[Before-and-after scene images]
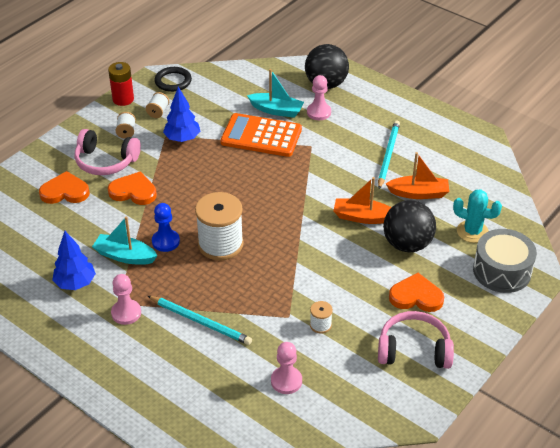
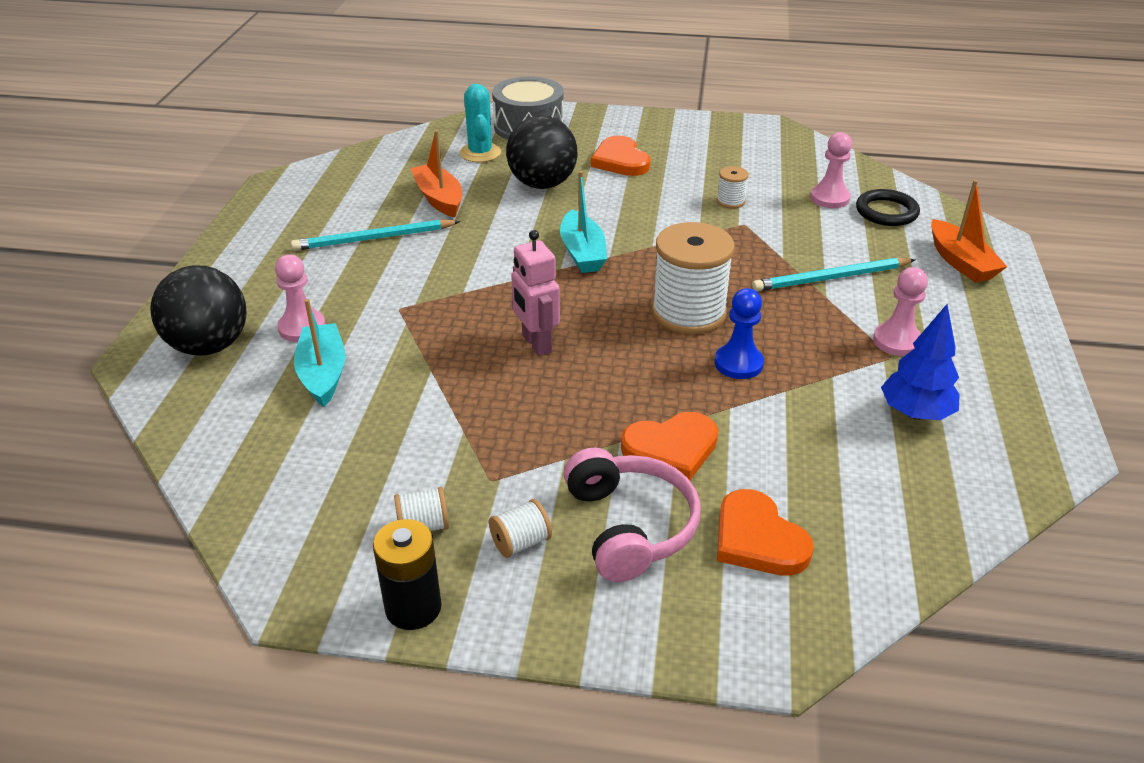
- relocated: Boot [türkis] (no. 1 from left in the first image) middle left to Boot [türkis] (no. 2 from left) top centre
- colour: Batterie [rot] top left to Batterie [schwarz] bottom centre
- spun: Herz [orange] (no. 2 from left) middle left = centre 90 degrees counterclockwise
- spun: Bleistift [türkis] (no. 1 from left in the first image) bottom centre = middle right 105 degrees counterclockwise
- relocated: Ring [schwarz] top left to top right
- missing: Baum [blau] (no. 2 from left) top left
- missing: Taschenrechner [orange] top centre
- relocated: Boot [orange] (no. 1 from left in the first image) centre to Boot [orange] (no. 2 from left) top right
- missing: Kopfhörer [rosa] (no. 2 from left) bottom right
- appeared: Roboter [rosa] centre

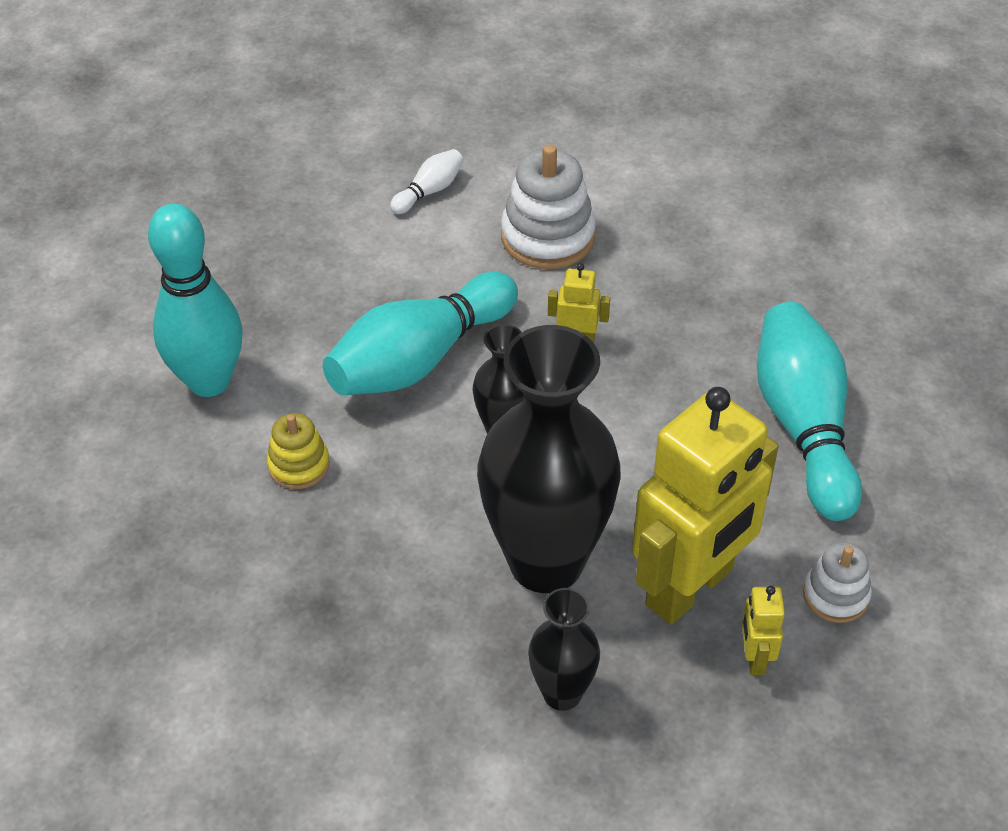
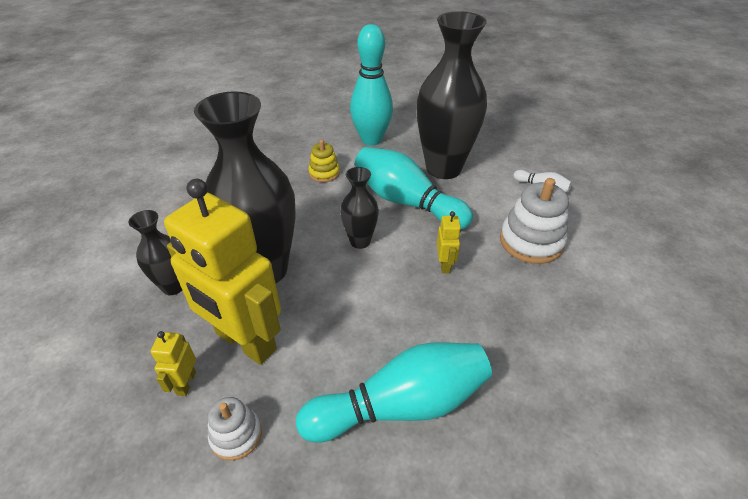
- spun: Roboter [gelb] (no. 3 from left in the first image) bottom right = bottom left 75 degrees counterclockwise
- appeared: Vase [schwarz] (no. 4 from left) top centre

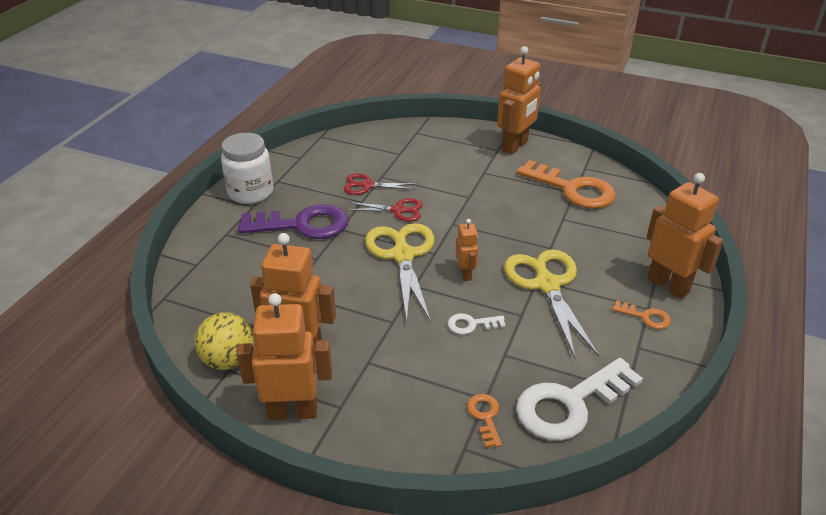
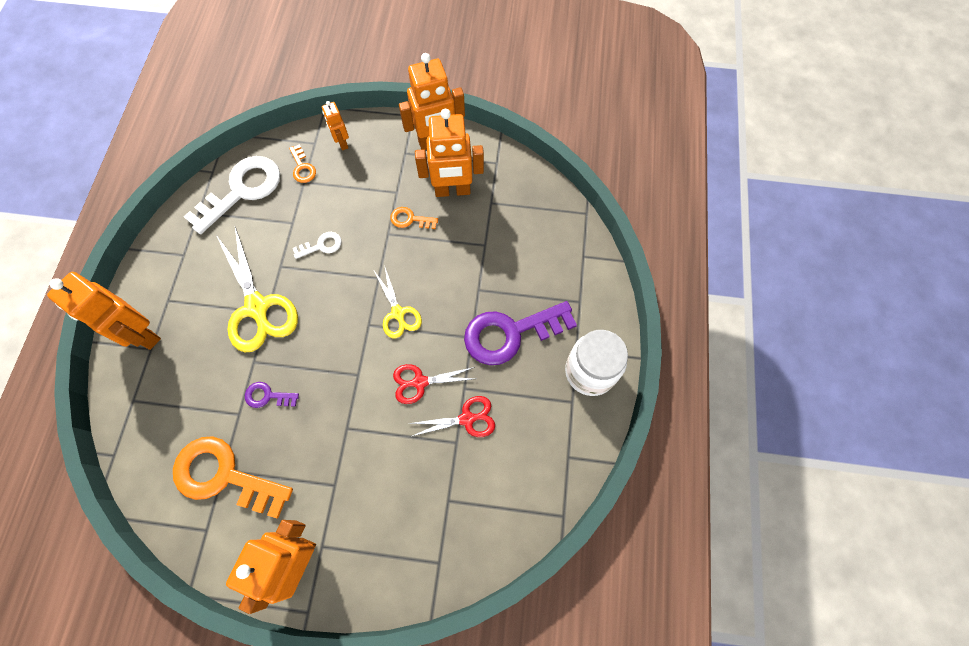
- missing: Ball [gelb] middle left
- size: Schere [gelb] (no. 1 from left in the first image) centre = centre x0.56
- relocated: Roboter [orange] (no. 3 from left) centre to top centre
- relocated: Schlüssel [orange] (no. 3 from left) middle right to centre
- appeared: Schlüssel [lila] (no. 1 from left) middle left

**Description of the task**
Within the entries above, count each line holding the string "türkis". Give only the result.

**Completed exercise**
2